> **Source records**
== == ==

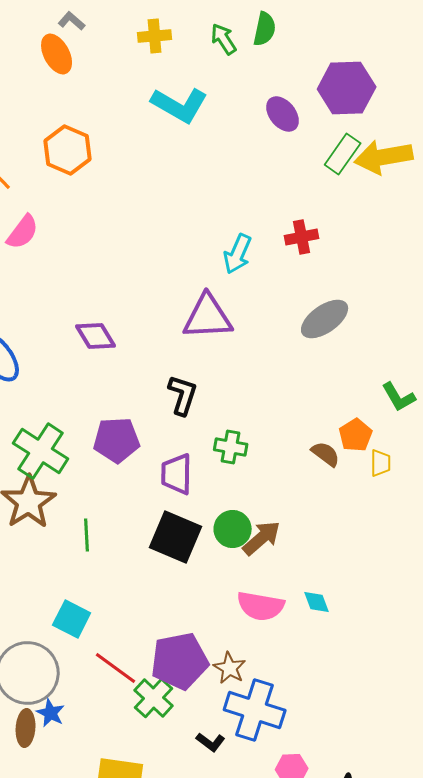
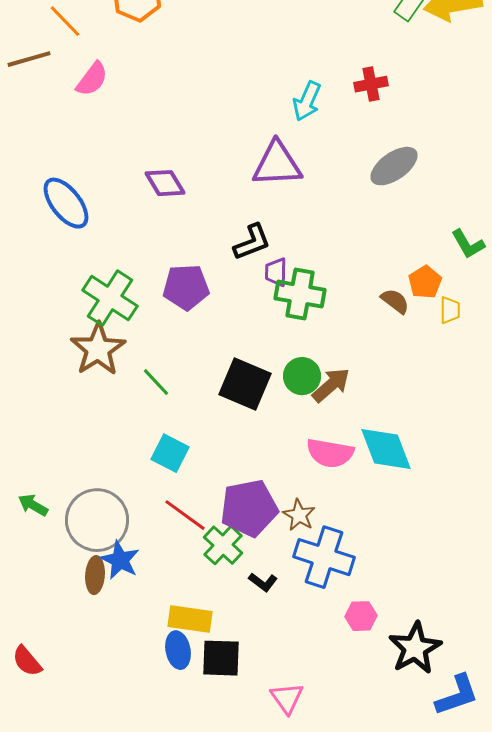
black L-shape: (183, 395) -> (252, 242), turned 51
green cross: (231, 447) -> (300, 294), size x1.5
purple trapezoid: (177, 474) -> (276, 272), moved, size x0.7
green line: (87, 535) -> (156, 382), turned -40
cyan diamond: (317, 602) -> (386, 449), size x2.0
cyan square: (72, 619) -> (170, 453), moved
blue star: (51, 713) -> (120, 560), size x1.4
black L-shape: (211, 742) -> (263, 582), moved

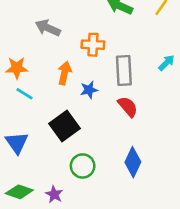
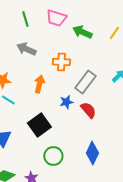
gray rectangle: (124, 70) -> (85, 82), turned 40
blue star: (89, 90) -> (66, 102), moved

== == ==

> **Task item**
Exactly the lines from the one containing "green line: (87, 535)" to the final line of the entries are wanted; please write them out, both ends included, but not the pictures.

> **Answer to this task**
green line: (87, 535) -> (156, 382), turned -40
cyan diamond: (317, 602) -> (386, 449), size x2.0
cyan square: (72, 619) -> (170, 453), moved
blue star: (51, 713) -> (120, 560), size x1.4
black L-shape: (211, 742) -> (263, 582), moved

gray rectangle: (124, 70) -> (85, 82), turned 40
blue star: (89, 90) -> (66, 102), moved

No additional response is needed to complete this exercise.